TASK DESCRIPTION => Check each line of the data for "none", and copy the ones that have it.

LISTED RECORDS =>
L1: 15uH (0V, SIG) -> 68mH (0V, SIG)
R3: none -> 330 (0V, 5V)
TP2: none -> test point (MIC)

---

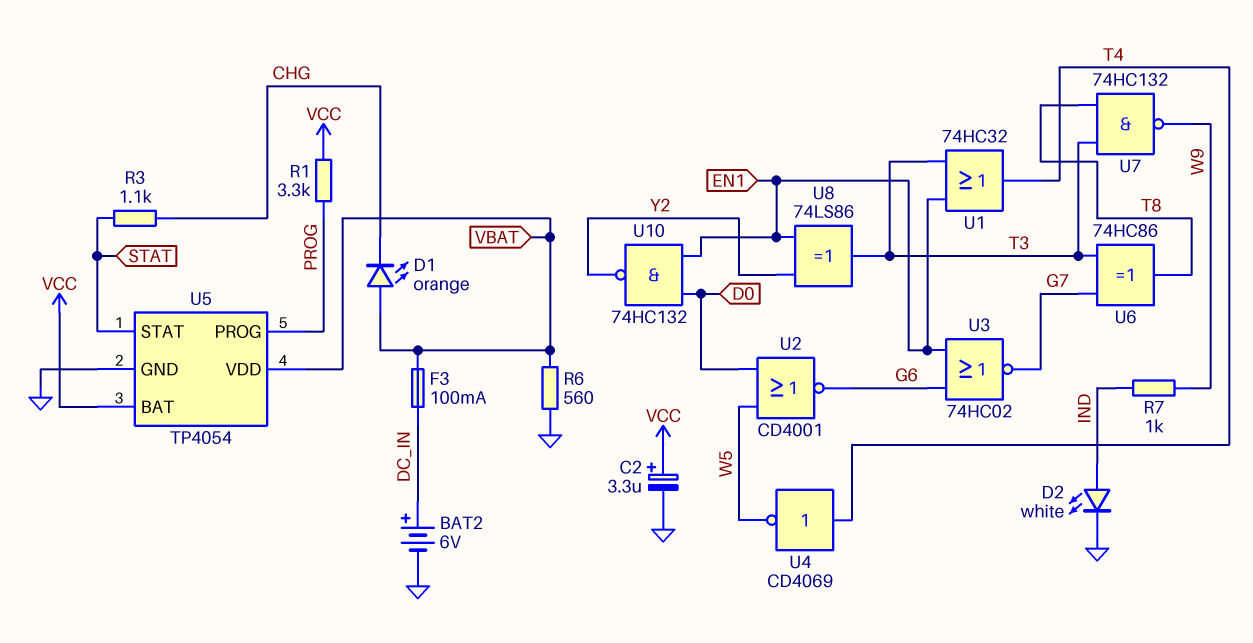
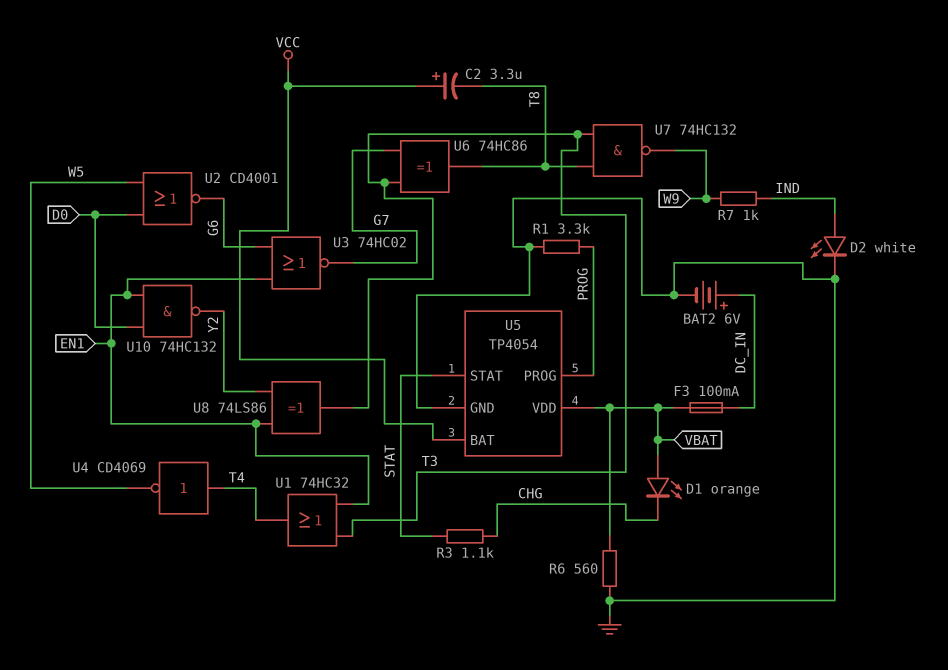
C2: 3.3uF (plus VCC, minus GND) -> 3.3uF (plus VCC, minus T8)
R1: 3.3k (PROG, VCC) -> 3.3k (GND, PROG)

...

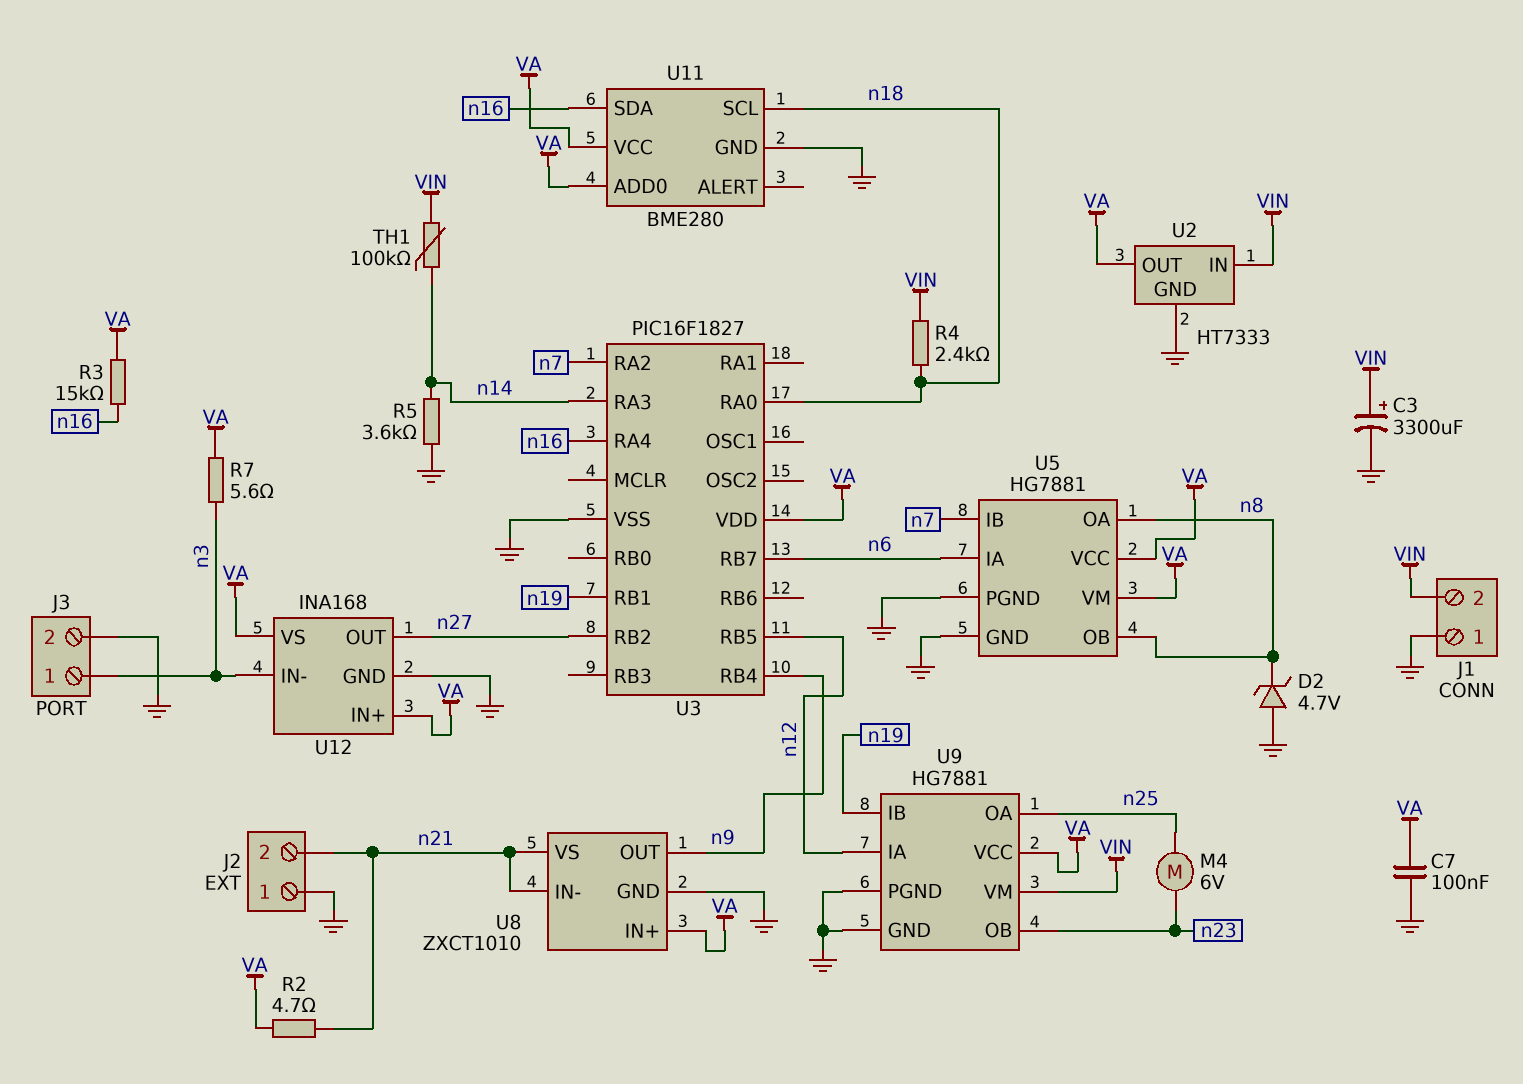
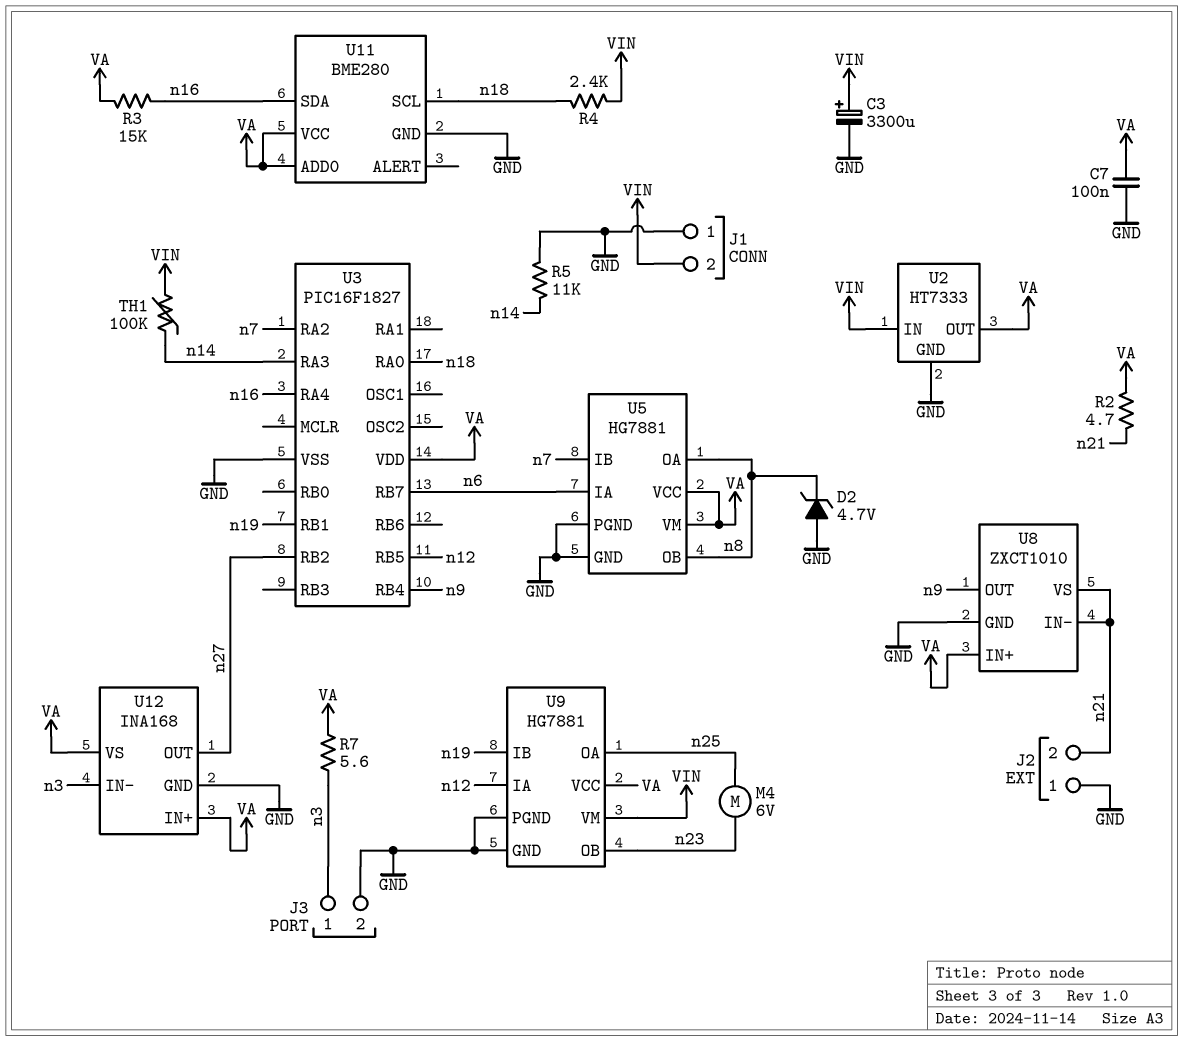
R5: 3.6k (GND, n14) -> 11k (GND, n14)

ANSWER BELOW =>
R3: none -> 330 (0V, 5V)
TP2: none -> test point (MIC)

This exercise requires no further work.